▶ INPUT DATA
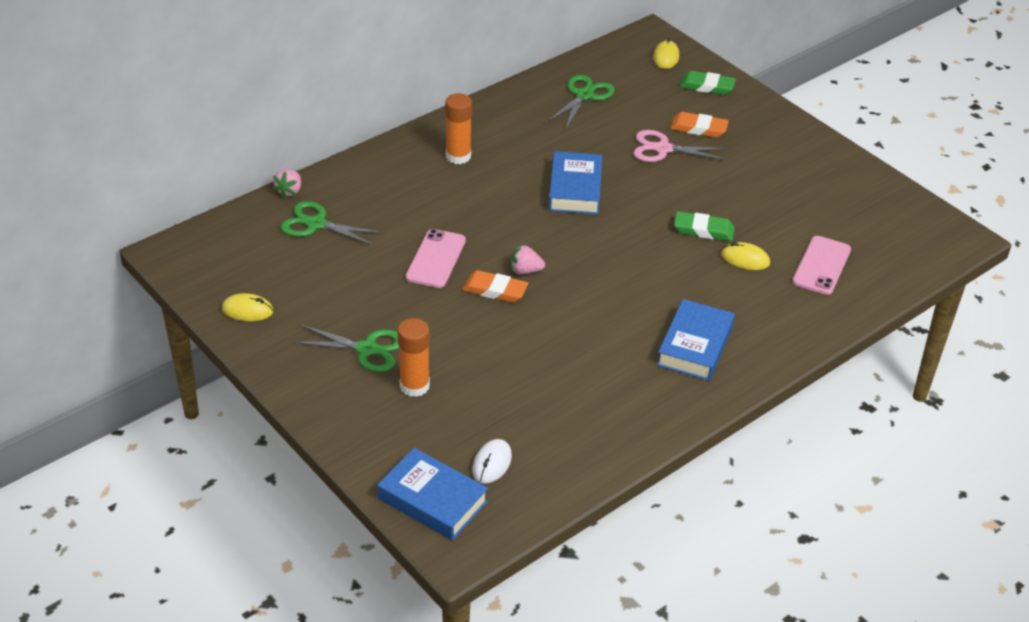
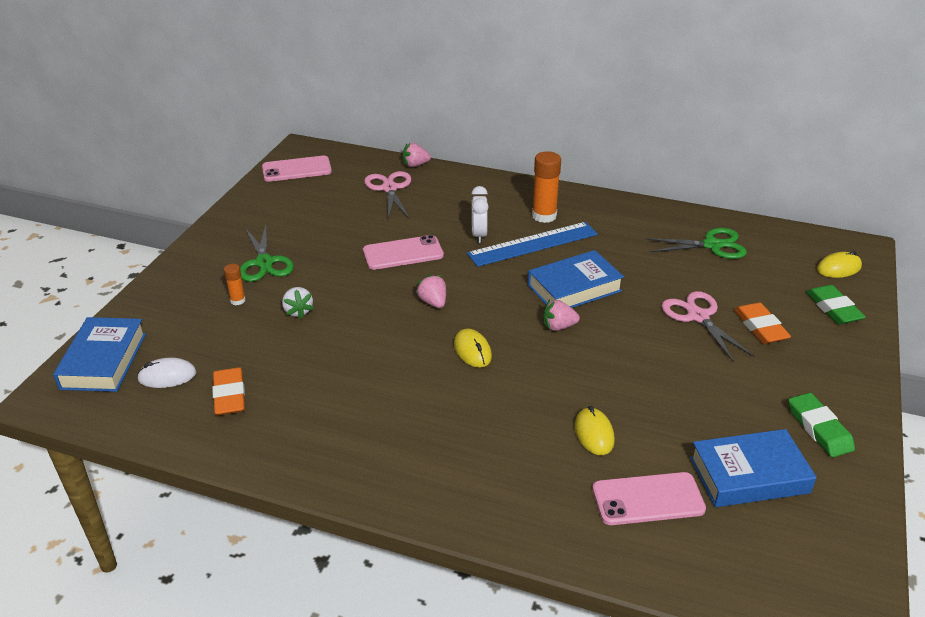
camera: 60 degrees right, 5 degrees down
(210, 270) = (296, 169): none -> pink phone
(247, 310) = (266, 198): yellow mouse -> yellow mouse (472, 351)
(316, 224) = (389, 188): green scissors -> pink scissors
(414, 386) = (238, 300): orange glue stick -> orange glue stick, size x0.54
(451, 204) = (479, 235): none -> white clock
(466, 353) = (298, 311): none -> white strawberry
(494, 181) = (533, 244): none -> blue ruler
(495, 290) = (392, 296): orange eraser -> orange eraser (229, 395)
(616, 220) = (558, 327): none -> pink strawberry
(695, 346) = (423, 446): blue book -> blue book (749, 475)
(703, 230) = (607, 387): green eraser -> green eraser (819, 428)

▶ WHAT IS NEEDED
Everything from the line containing "(494, 181) = (533, 244): none -> blue ruler" to the last line of the material above should be printed exactly, both ends included.

▶ EXERCISE RESULT
(494, 181) = (533, 244): none -> blue ruler
(495, 290) = (392, 296): orange eraser -> orange eraser (229, 395)
(616, 220) = (558, 327): none -> pink strawberry
(695, 346) = (423, 446): blue book -> blue book (749, 475)
(703, 230) = (607, 387): green eraser -> green eraser (819, 428)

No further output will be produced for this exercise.